=== Work order ===
Every line below must come back exactly as it stands, with the images omitted.

=== Dataset extract ===
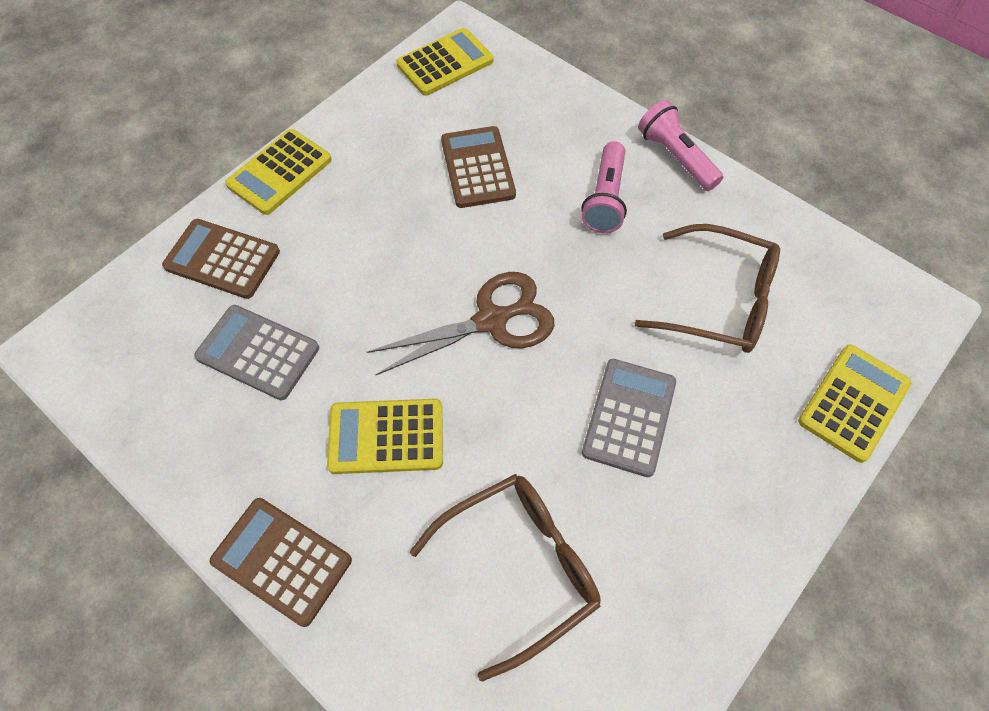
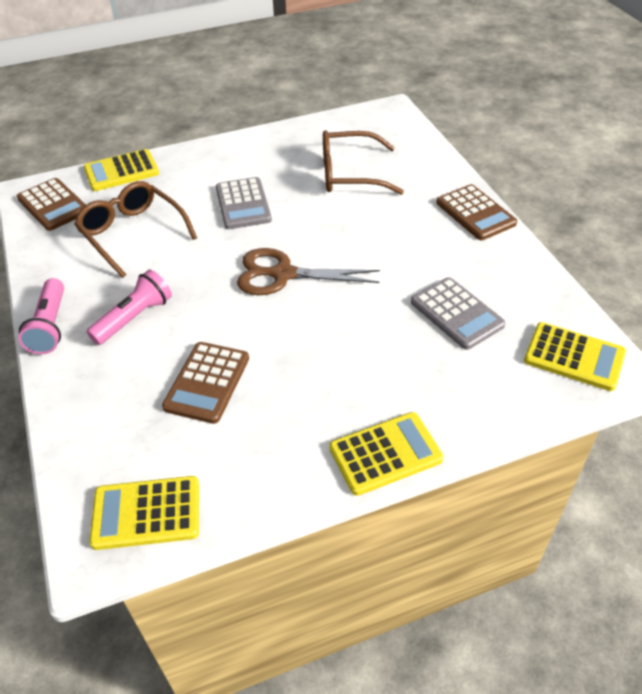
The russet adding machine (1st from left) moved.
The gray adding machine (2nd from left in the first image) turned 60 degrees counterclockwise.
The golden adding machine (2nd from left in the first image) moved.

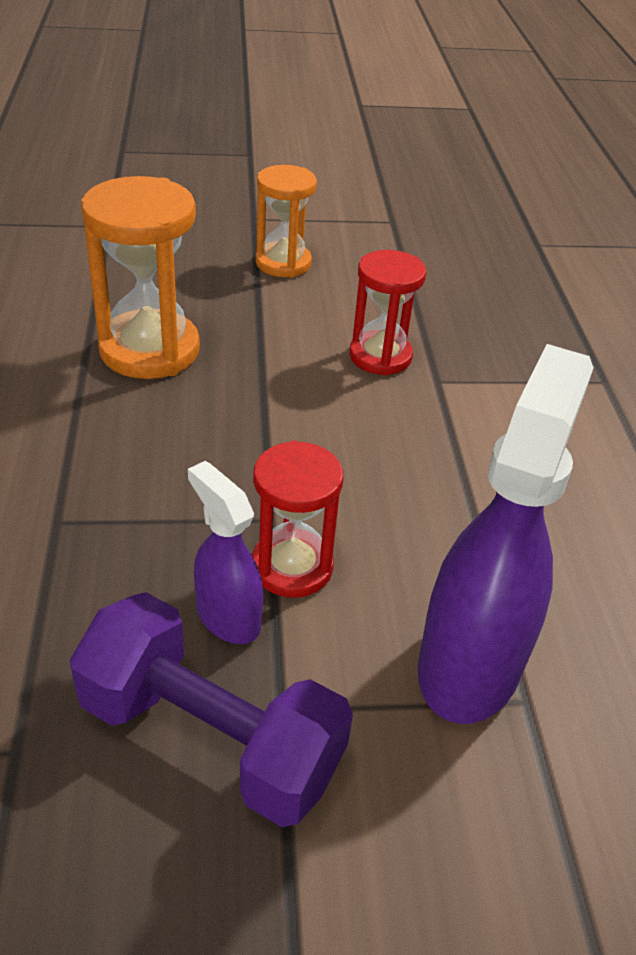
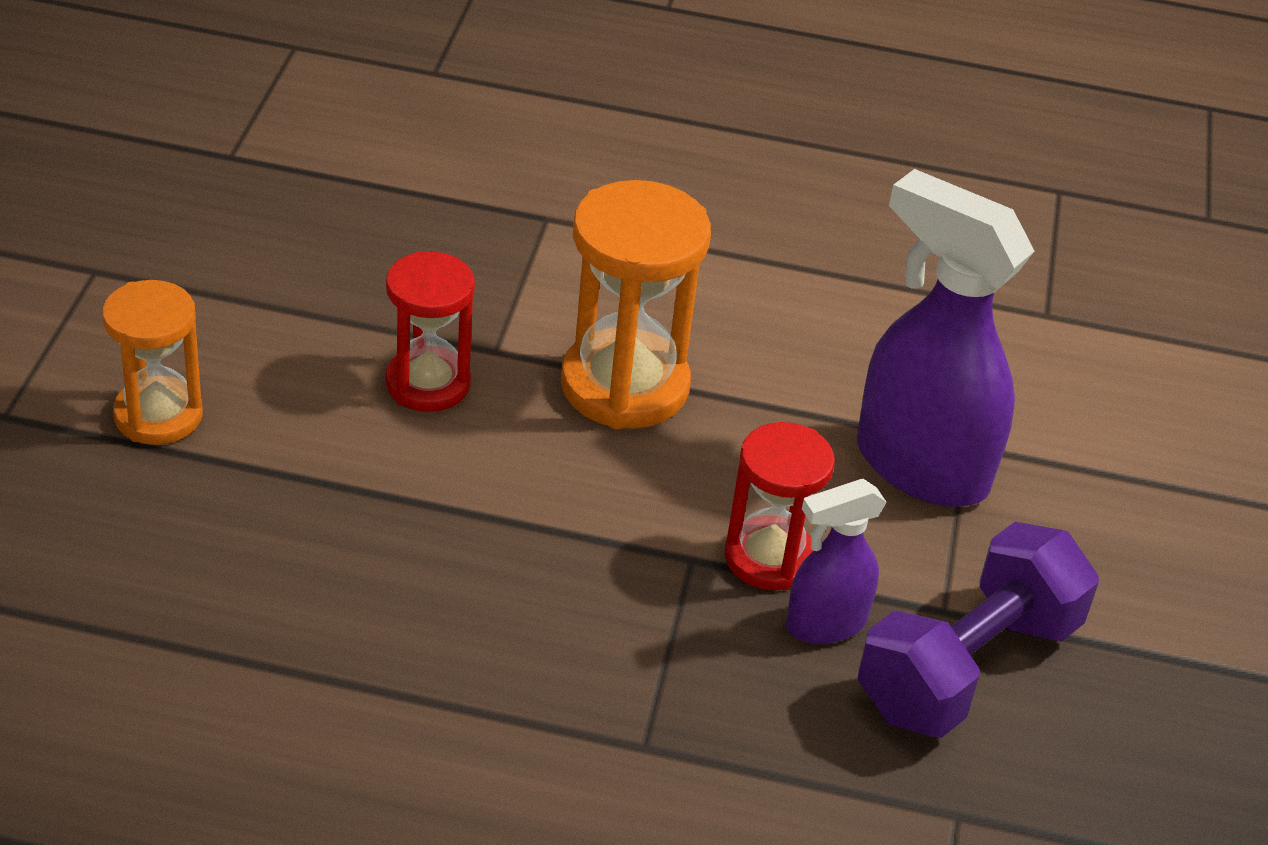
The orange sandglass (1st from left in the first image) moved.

=== Problem solution ===
The russet adding machine (1st from left) moved.
The gray adding machine (2nd from left in the first image) turned 60 degrees counterclockwise.
The golden adding machine (2nd from left in the first image) moved.

The orange sandglass (1st from left in the first image) moved.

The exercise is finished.